GIVEN PROBLEM.
Which lines below contain the string "kern"? Copy each of them in full.

GIVEN RECORDS.
────────────────

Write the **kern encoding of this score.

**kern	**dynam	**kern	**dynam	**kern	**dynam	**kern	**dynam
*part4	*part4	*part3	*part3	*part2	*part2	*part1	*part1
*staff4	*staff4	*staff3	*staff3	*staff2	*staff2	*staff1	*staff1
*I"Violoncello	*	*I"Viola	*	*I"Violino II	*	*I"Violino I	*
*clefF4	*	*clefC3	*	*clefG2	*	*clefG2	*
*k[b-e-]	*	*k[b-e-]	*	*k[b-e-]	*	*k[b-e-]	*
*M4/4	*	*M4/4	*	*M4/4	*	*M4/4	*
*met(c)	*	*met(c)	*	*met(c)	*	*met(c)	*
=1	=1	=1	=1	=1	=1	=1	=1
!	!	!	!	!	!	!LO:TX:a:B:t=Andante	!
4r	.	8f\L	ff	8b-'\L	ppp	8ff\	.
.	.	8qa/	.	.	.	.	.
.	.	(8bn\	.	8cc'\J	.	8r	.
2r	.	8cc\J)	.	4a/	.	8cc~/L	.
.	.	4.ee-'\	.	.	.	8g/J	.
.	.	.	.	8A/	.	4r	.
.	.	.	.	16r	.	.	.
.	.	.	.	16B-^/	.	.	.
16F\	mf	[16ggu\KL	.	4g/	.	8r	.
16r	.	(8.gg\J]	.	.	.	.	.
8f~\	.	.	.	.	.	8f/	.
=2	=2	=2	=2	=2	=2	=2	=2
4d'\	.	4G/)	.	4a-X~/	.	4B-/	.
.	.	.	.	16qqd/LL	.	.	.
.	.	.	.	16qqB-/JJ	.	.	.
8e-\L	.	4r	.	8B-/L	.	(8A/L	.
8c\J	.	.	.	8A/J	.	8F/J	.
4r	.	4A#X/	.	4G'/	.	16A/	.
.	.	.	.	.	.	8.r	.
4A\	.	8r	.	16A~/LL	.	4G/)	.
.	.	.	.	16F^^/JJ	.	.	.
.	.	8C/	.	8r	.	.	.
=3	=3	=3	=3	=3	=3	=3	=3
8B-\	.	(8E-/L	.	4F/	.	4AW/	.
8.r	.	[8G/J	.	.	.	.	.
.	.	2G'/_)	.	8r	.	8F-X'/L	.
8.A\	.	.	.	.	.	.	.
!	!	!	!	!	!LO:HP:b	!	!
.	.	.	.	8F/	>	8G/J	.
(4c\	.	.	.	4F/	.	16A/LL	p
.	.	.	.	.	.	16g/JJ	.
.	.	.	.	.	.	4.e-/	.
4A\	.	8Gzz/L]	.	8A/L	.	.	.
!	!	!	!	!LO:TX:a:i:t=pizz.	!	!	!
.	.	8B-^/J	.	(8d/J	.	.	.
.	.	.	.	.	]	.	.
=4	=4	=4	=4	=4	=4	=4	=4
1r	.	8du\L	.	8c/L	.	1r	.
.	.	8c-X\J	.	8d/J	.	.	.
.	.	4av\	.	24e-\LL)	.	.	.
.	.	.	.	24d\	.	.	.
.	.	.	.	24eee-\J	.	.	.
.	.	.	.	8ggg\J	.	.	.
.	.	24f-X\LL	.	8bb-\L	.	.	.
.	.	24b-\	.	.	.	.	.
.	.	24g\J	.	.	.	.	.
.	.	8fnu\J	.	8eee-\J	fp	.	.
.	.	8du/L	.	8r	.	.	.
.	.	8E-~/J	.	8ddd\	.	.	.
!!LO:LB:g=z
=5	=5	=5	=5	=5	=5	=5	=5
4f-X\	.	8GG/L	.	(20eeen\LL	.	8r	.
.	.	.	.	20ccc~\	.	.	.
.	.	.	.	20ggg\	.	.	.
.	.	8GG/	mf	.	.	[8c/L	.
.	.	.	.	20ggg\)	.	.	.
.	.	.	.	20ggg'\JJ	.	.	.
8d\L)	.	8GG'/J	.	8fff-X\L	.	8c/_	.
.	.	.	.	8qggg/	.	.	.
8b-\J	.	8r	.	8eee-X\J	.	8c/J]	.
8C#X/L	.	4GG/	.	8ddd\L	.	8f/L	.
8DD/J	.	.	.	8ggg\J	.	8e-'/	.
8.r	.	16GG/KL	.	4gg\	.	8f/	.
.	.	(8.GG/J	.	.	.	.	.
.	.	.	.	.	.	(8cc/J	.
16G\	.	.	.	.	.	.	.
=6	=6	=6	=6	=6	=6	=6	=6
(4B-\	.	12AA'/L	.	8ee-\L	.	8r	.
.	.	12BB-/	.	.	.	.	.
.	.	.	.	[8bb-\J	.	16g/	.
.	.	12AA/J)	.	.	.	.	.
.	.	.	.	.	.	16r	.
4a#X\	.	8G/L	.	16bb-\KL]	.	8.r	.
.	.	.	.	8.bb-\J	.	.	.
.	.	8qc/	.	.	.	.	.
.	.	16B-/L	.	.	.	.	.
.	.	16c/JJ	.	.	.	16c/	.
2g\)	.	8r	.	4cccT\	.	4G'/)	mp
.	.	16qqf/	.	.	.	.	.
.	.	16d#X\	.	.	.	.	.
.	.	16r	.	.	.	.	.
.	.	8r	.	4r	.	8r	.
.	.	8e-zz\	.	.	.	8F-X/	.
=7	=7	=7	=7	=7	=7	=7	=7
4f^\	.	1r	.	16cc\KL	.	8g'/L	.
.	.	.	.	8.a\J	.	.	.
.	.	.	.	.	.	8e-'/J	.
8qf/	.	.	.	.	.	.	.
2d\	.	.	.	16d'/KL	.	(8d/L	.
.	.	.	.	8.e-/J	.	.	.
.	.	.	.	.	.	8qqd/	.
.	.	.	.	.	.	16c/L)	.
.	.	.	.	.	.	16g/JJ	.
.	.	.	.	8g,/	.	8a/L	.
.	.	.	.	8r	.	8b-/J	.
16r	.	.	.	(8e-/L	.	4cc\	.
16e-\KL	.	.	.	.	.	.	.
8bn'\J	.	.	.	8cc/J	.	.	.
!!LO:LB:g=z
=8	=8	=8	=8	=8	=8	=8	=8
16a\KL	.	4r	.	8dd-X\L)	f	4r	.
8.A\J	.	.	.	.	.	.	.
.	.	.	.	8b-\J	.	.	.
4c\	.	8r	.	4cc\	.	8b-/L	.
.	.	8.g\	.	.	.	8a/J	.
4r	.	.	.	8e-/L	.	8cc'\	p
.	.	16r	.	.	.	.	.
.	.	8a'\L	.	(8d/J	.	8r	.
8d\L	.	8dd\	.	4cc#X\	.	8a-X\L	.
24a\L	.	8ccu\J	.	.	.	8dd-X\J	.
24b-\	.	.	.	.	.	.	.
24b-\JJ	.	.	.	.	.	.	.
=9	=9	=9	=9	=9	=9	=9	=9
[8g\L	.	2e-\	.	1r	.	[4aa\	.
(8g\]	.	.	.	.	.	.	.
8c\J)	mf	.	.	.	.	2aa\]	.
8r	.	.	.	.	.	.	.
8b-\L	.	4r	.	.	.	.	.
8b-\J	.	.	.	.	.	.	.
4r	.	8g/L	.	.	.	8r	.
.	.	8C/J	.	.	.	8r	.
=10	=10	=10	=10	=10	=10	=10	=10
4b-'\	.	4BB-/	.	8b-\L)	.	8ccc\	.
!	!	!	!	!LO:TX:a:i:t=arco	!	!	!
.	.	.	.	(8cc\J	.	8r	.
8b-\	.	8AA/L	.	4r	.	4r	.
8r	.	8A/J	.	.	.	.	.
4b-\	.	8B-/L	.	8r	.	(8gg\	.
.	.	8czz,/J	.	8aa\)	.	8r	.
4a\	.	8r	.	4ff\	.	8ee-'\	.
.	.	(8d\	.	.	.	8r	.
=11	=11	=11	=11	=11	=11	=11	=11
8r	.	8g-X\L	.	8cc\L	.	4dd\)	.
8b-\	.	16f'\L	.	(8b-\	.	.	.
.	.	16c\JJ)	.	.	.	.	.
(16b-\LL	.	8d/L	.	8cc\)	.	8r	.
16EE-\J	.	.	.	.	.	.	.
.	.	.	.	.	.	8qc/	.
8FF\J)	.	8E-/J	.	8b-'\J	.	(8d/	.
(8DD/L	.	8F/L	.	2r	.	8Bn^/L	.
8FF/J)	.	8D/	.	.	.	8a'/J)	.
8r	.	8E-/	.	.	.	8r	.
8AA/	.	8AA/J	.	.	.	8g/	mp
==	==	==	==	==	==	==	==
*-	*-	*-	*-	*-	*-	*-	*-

────────────────

RESPONSE TO THE TASK.
Write the **kern encoding of this score.
**kern	**dynam	**kern	**dynam	**kern	**dynam	**kern	**dynam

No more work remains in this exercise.